### RECORDS TO PROCESS
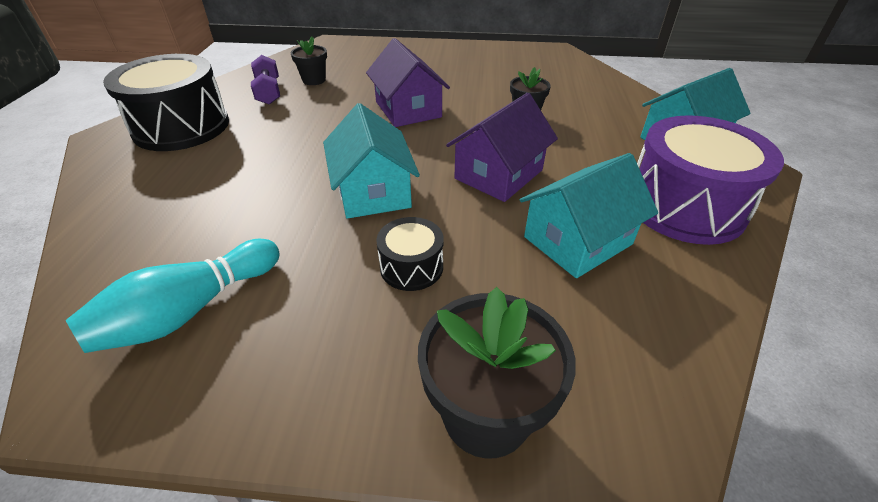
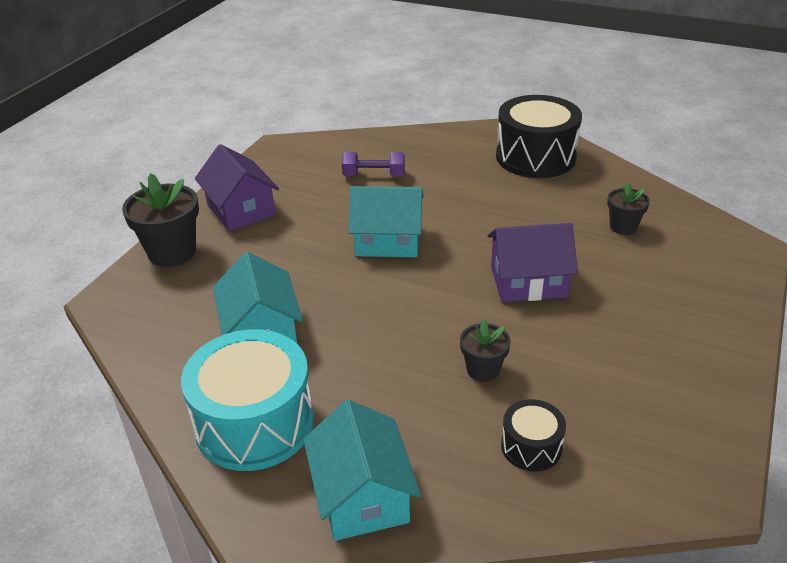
camera: 110 degrees right, 5 degrees down
turquoise bowling pin [65,239,280,353] -> none
purple dumbbell [251,55,280,105] -> purple dumbbell moved to [342,152,405,176]
black drum [376,217,444,291] -> black drum moved to [501,399,566,471]
purple house [446,93,558,202] -> purple house moved to [195,144,279,231]
purple drum [637,115,784,245] -> turquoise drum [181,329,314,471]

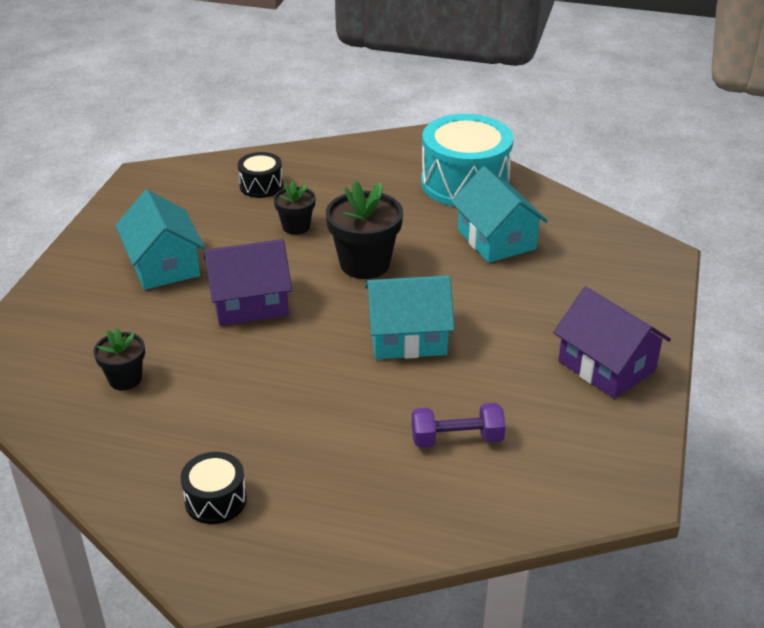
camera: 170 degrees right, 0 degrees up
black flower pot [122,173,199,267] -> black flower pot moved to [326,181,403,279]
turquoise house [303,400,421,541] -> turquoise house moved to [115,190,205,290]
black drum [496,95,582,178] -> black drum [181,452,247,524], size x0.49

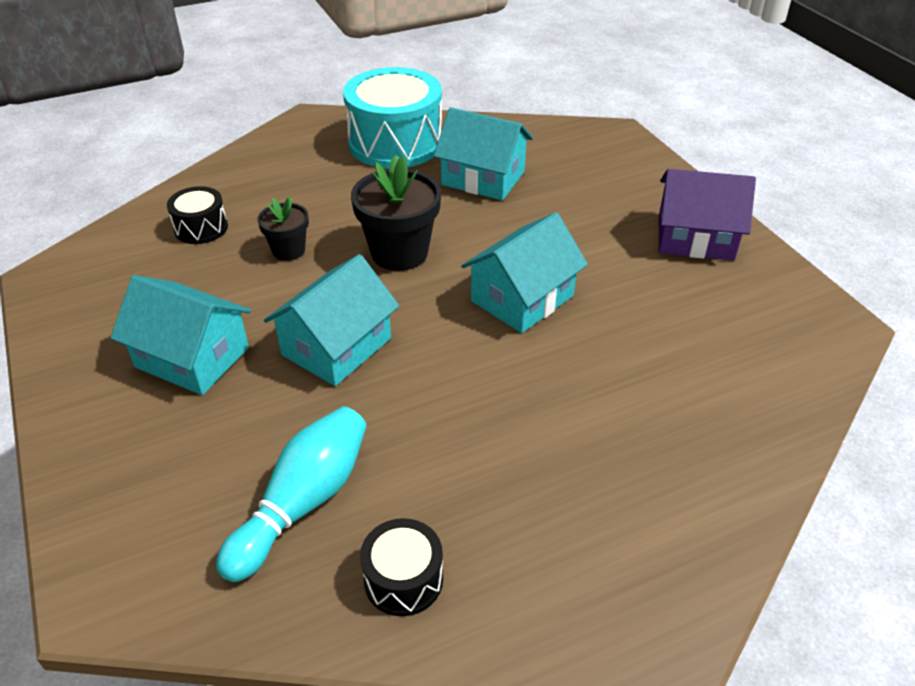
camera: 40 degrees left, 5 degrees up
black flower pot [94,328,145,390] -> turquoise bowling pin [216,406,367,582]
black drum [181,452,247,524] -> black drum moved to [360,518,443,616]
purple house [204,239,292,326] -> turquoise house [264,254,399,386]
purple dumbbell [412,403,506,448] -> none

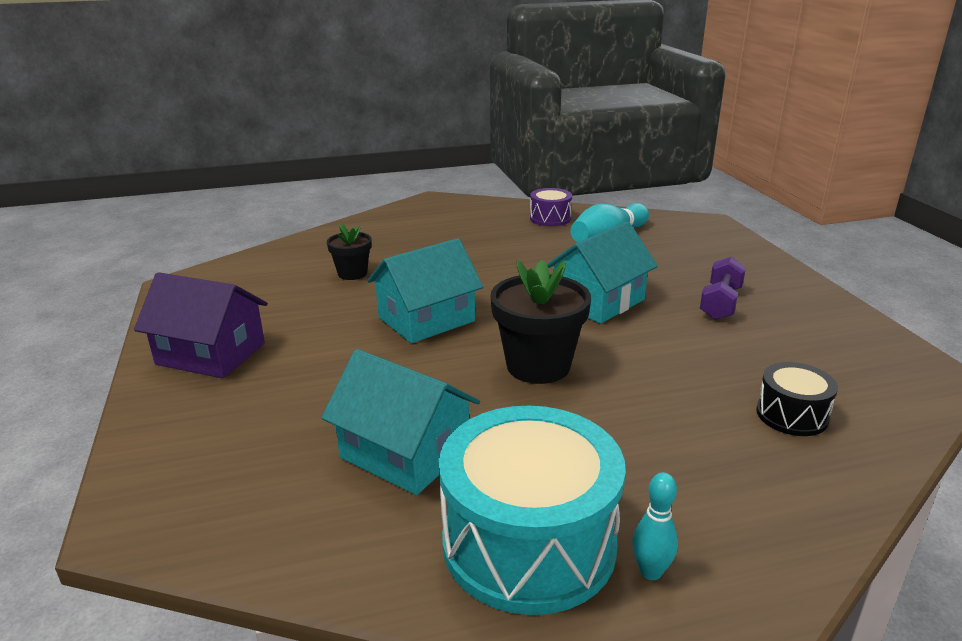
camera: 170 degrees left, 15 degrees down
turquoise house [110,275,251,395] -> purple dumbbell [700,257,746,320]
black flower pot [257,196,309,261] -> black flower pot moved to [327,223,372,280]
black drum [360,518,443,616] -> purple drum [530,188,572,226]
none -> turquoise bowling pin [632,472,678,580]

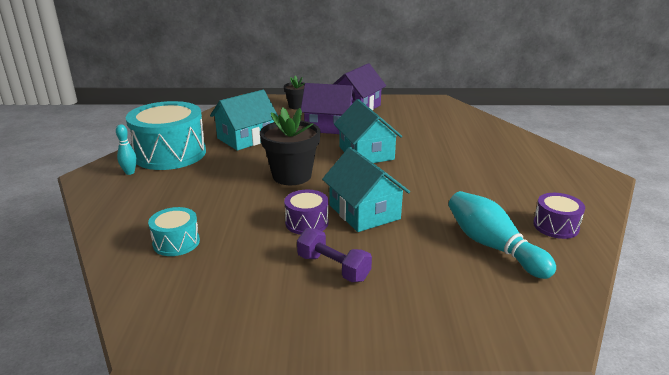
camera: 105 degrees right, 0 degrees up
black flower pot [327,223,372,280] -> black flower pot moved to [284,76,305,110]
black drum [756,362,838,436] -> turquoise drum [148,207,200,256]
none -> purple drum [284,190,328,235]
none -> purple house [301,83,356,134]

### ABOUT THIS TASK
Take only the lines above from the one that has "purple dumbbell [251,55,280,105]" through the one that has "camera: 170 degrees left, 15 degrees down" and reproduce them exactly, omitting any pictures.

### WRITTEN REPLY
purple dumbbell [251,55,280,105] -> purple dumbbell moved to [342,152,405,176]
black drum [376,217,444,291] -> black drum moved to [501,399,566,471]
purple house [446,93,558,202] -> purple house moved to [195,144,279,231]
purple drum [637,115,784,245] -> turquoise drum [181,329,314,471]

camera: 170 degrees right, 0 degrees up
black flower pot [122,173,199,267] -> black flower pot moved to [326,181,403,279]
turquoise house [303,400,421,541] -> turquoise house moved to [115,190,205,290]
black drum [496,95,582,178] -> black drum [181,452,247,524], size x0.49

camera: 40 degrees left, 5 degrees up
black flower pot [94,328,145,390] -> turquoise bowling pin [216,406,367,582]
black drum [181,452,247,524] -> black drum moved to [360,518,443,616]
purple house [204,239,292,326] -> turquoise house [264,254,399,386]
purple dumbbell [412,403,506,448] -> none

camera: 170 degrees left, 15 degrees down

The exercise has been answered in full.